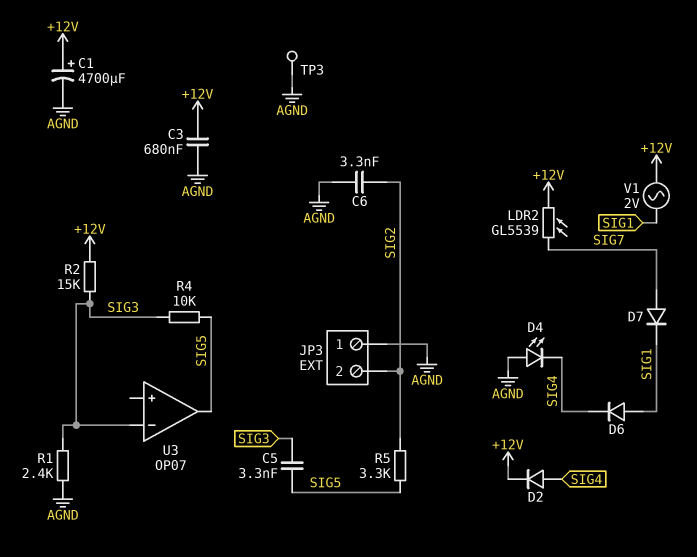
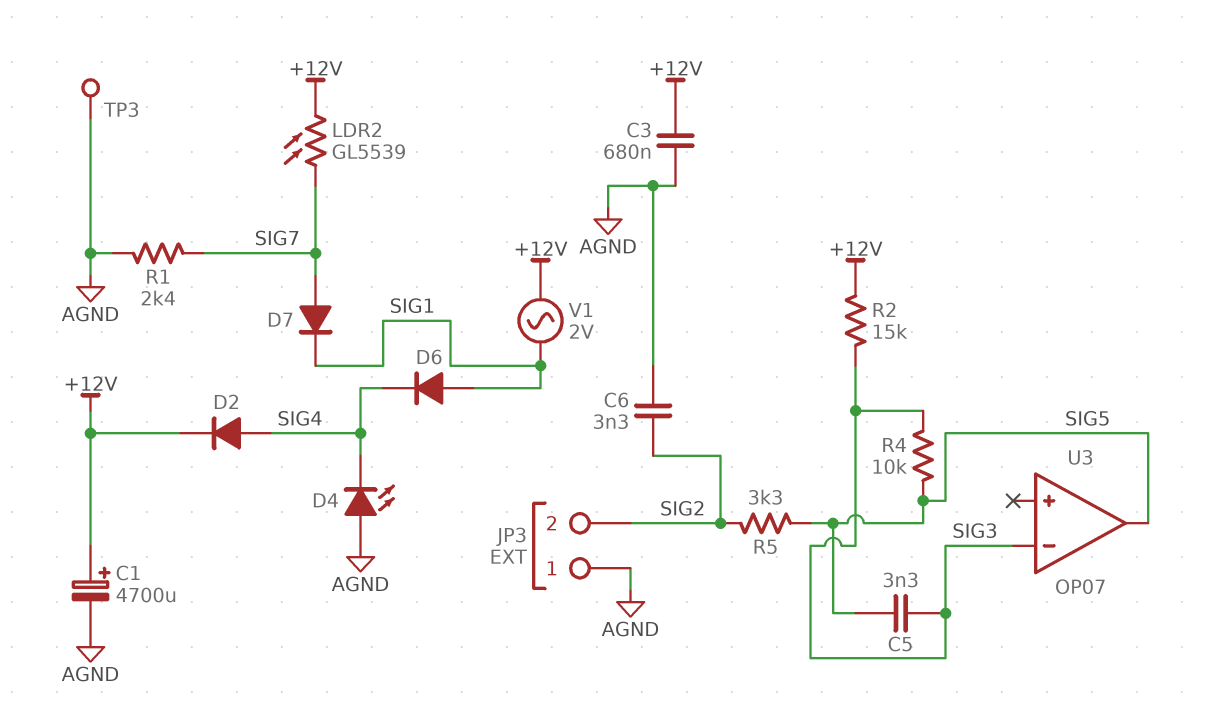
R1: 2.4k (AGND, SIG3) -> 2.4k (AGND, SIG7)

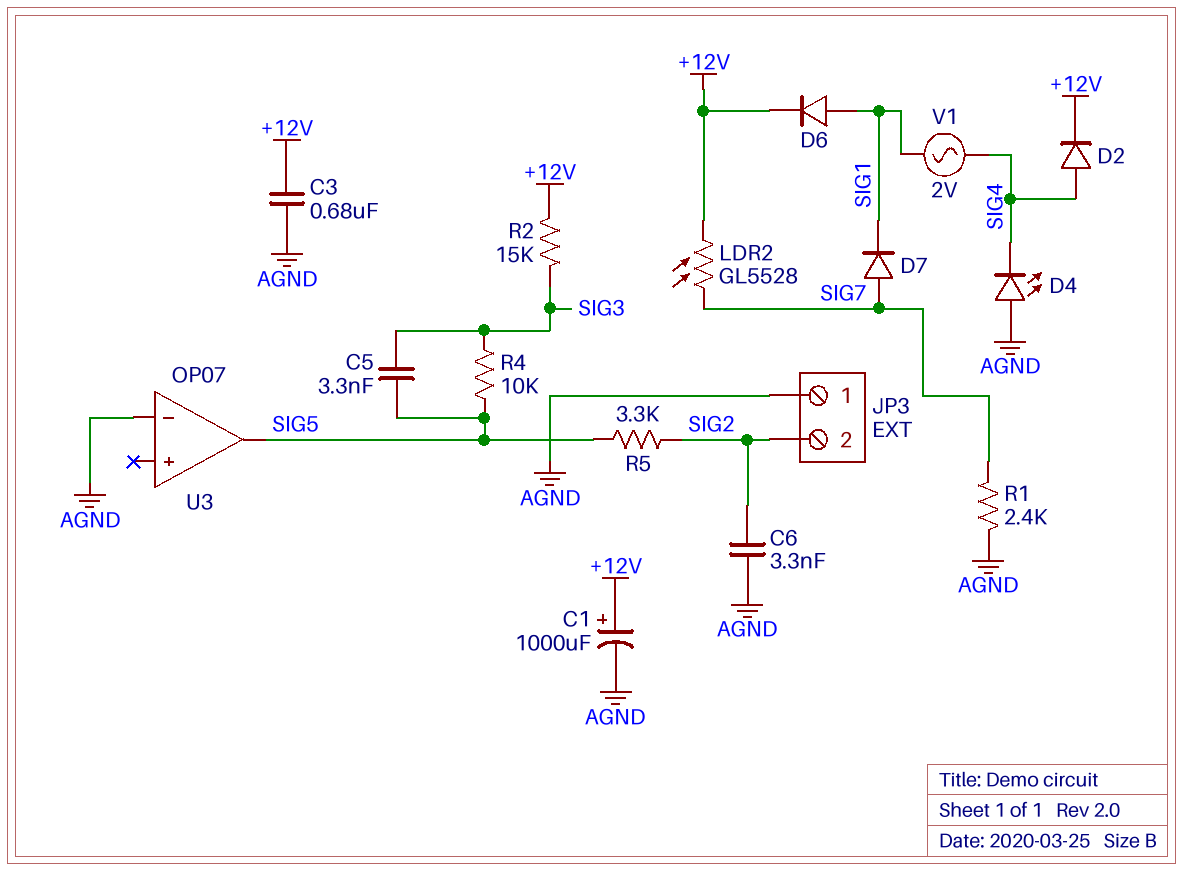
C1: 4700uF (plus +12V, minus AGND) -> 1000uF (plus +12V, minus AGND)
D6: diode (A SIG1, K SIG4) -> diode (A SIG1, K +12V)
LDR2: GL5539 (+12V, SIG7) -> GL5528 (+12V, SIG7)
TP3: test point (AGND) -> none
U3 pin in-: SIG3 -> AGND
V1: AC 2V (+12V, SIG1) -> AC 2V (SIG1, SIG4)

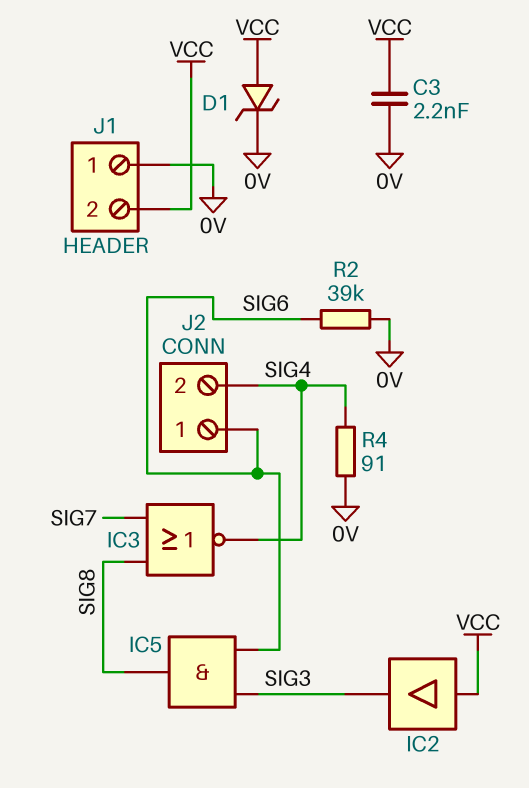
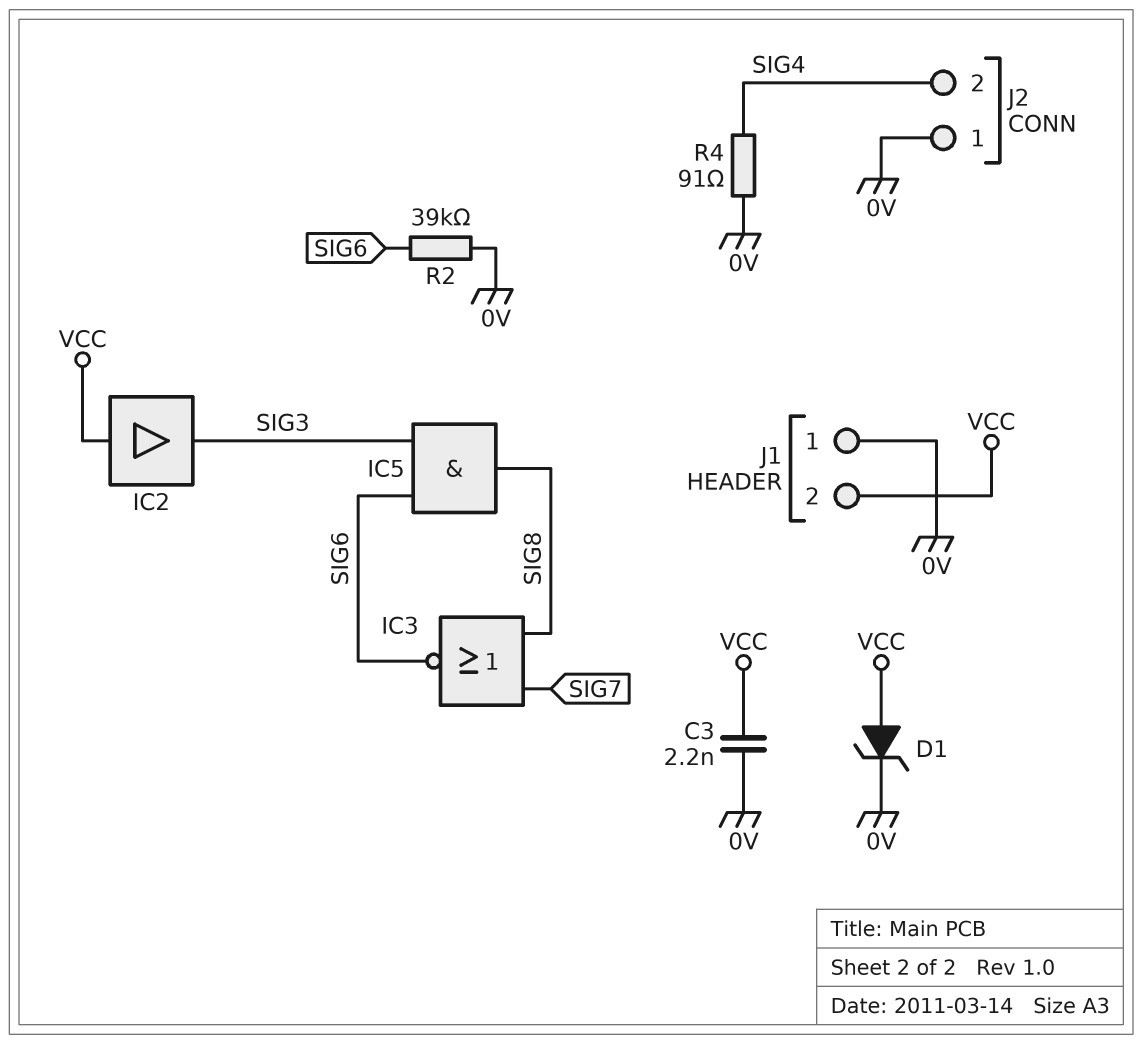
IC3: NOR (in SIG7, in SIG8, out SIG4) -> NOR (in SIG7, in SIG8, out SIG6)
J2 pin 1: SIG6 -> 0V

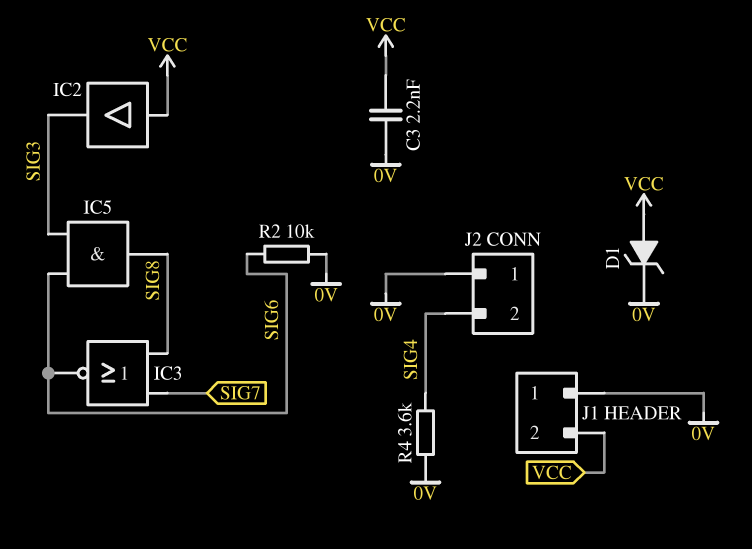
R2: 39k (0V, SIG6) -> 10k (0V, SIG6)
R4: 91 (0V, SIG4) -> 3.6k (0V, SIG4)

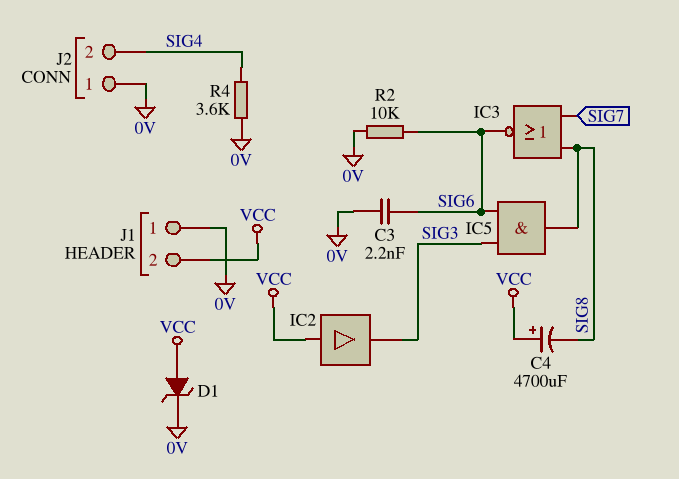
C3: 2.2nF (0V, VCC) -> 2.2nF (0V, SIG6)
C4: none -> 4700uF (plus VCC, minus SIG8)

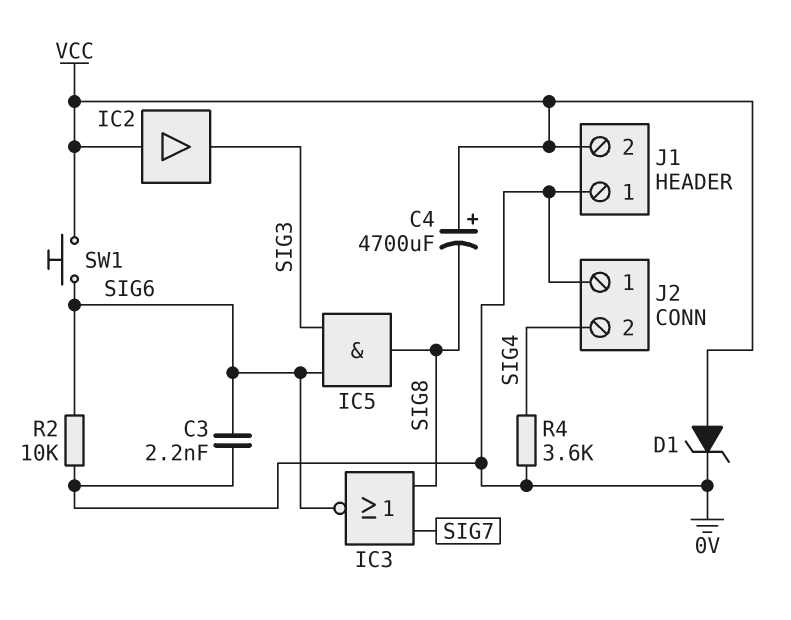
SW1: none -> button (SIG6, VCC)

# WORK TO BE COMPLETED
Everything in the entries except the pictures must be duplicated exactly.

# TASK RESULT
R1: 2.4k (AGND, SIG3) -> 2.4k (AGND, SIG7)

C1: 4700uF (plus +12V, minus AGND) -> 1000uF (plus +12V, minus AGND)
D6: diode (A SIG1, K SIG4) -> diode (A SIG1, K +12V)
LDR2: GL5539 (+12V, SIG7) -> GL5528 (+12V, SIG7)
TP3: test point (AGND) -> none
U3 pin in-: SIG3 -> AGND
V1: AC 2V (+12V, SIG1) -> AC 2V (SIG1, SIG4)

IC3: NOR (in SIG7, in SIG8, out SIG4) -> NOR (in SIG7, in SIG8, out SIG6)
J2 pin 1: SIG6 -> 0V

R2: 39k (0V, SIG6) -> 10k (0V, SIG6)
R4: 91 (0V, SIG4) -> 3.6k (0V, SIG4)

C3: 2.2nF (0V, VCC) -> 2.2nF (0V, SIG6)
C4: none -> 4700uF (plus VCC, minus SIG8)

SW1: none -> button (SIG6, VCC)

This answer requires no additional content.